WORKING DATA ->
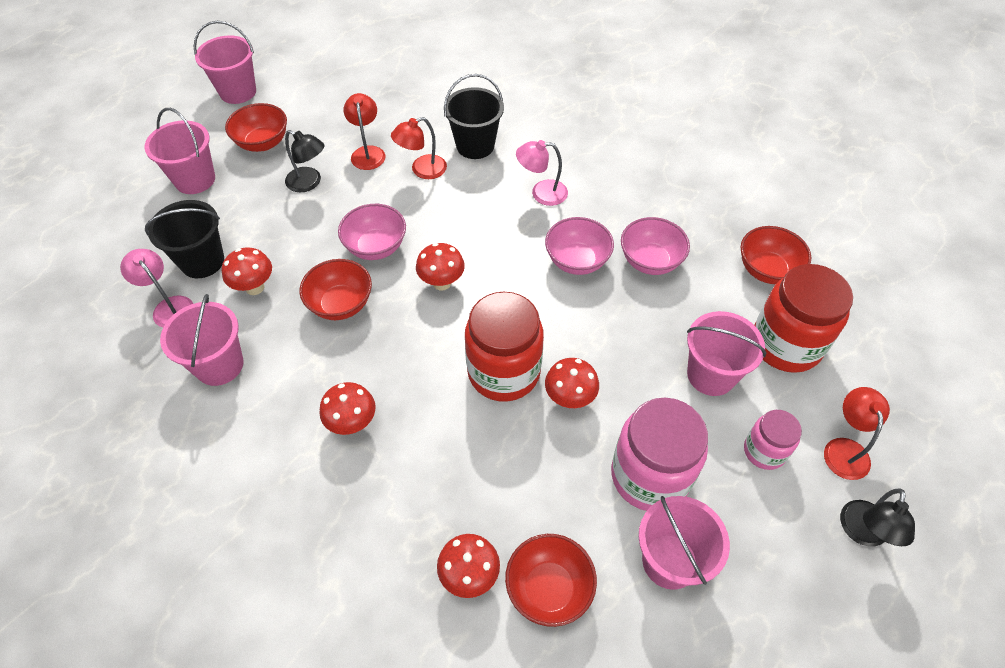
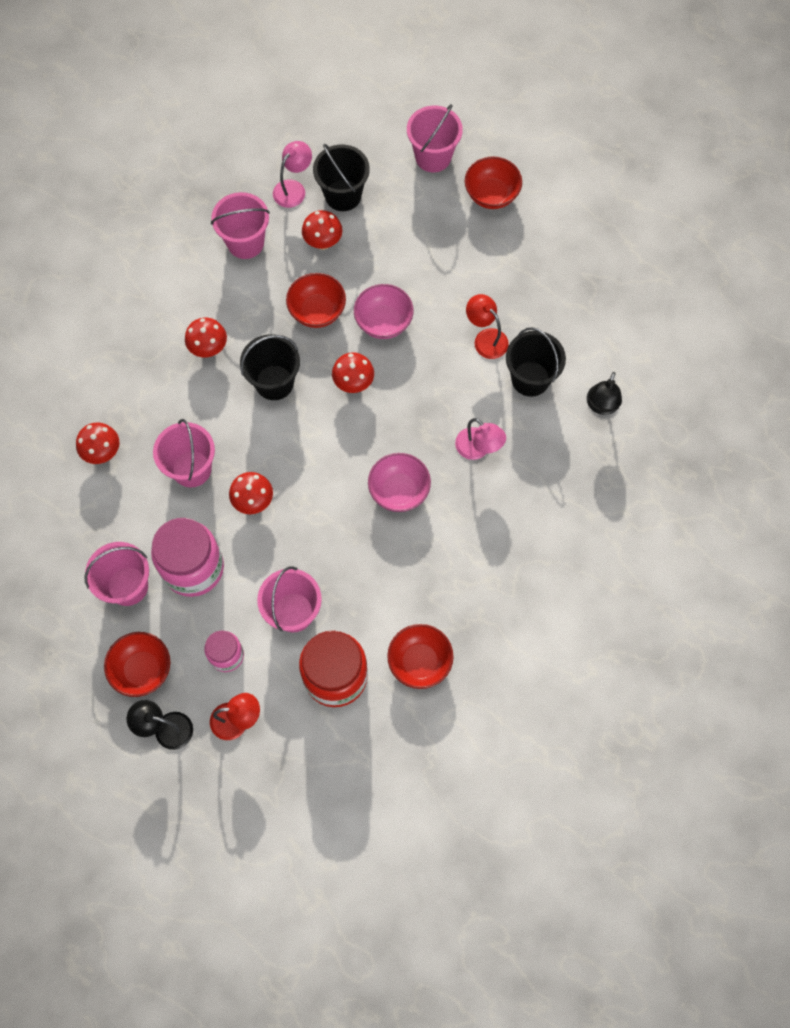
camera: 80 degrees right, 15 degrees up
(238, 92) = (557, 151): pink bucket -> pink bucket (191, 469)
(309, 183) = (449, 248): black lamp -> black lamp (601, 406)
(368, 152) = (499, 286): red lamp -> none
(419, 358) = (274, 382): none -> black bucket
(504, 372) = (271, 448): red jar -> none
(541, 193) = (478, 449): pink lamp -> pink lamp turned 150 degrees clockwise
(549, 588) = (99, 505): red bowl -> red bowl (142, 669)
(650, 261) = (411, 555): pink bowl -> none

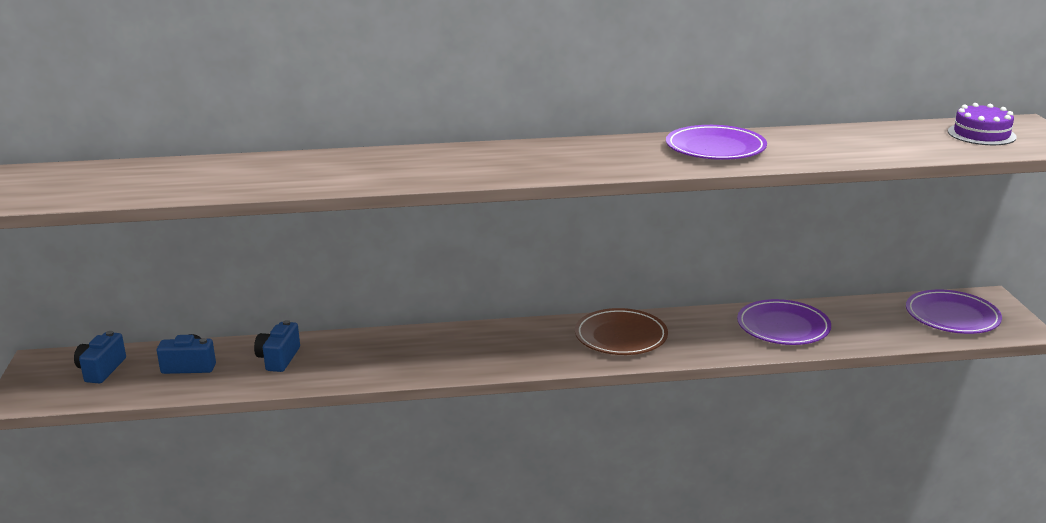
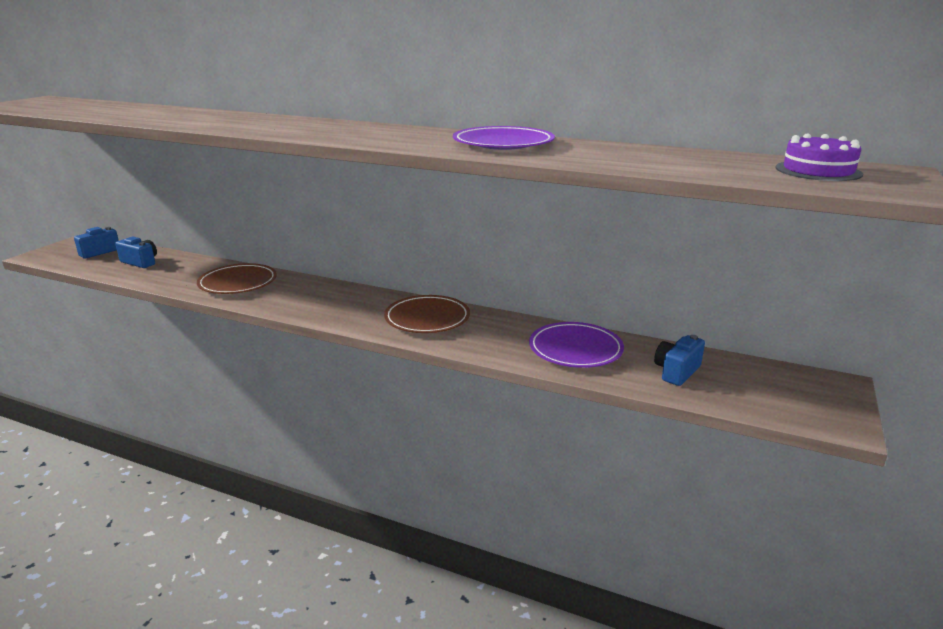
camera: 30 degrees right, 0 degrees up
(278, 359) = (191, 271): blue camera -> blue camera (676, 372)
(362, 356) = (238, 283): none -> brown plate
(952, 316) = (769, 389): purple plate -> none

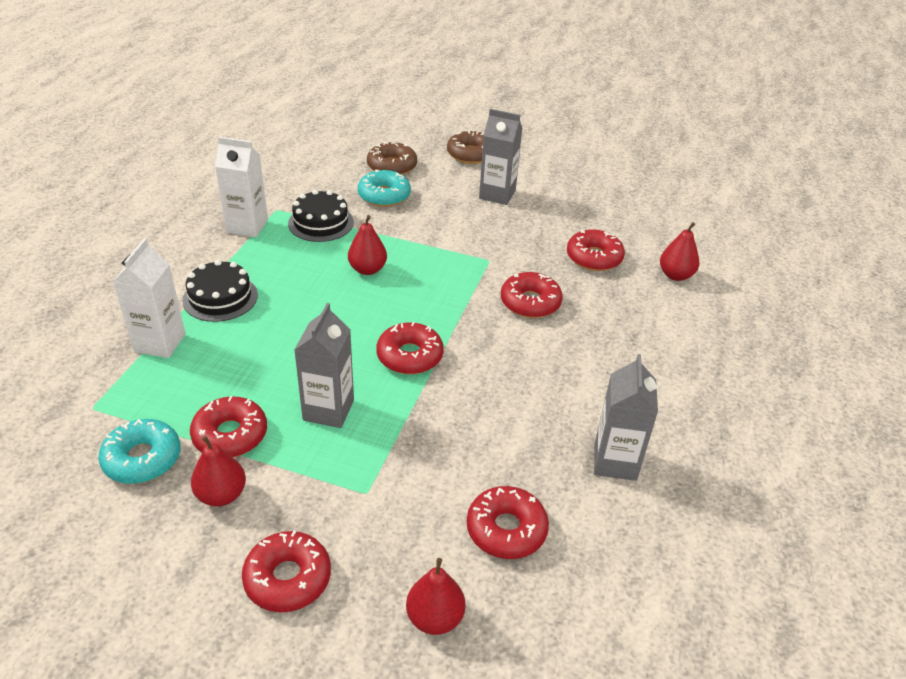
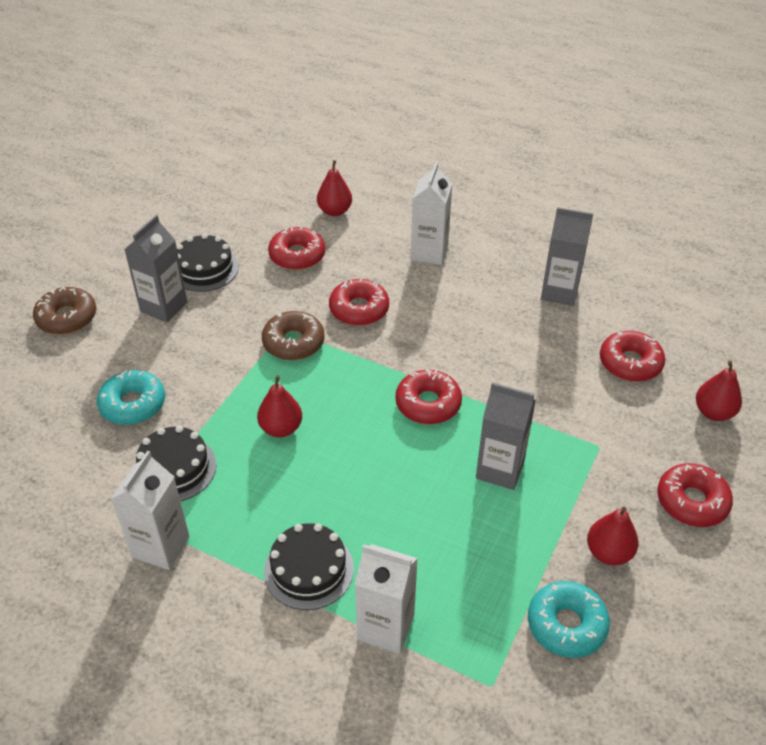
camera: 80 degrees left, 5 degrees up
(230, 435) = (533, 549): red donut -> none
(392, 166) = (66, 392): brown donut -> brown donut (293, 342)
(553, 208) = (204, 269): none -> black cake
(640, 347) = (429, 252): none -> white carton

TASK BRIEF -> Please transcribe exactly the lines from the start of the records through the line containing "(549, 588) = (99, 505): red", leaving the pictures out.

YOUR SOLUTION ->
camera: 80 degrees right, 15 degrees up
(238, 92) = (557, 151): pink bucket -> pink bucket (191, 469)
(309, 183) = (449, 248): black lamp -> black lamp (601, 406)
(368, 152) = (499, 286): red lamp -> none
(419, 358) = (274, 382): none -> black bucket
(504, 372) = (271, 448): red jar -> none
(541, 193) = (478, 449): pink lamp -> pink lamp turned 150 degrees clockwise
(549, 588) = (99, 505): red bowl -> red bowl (142, 669)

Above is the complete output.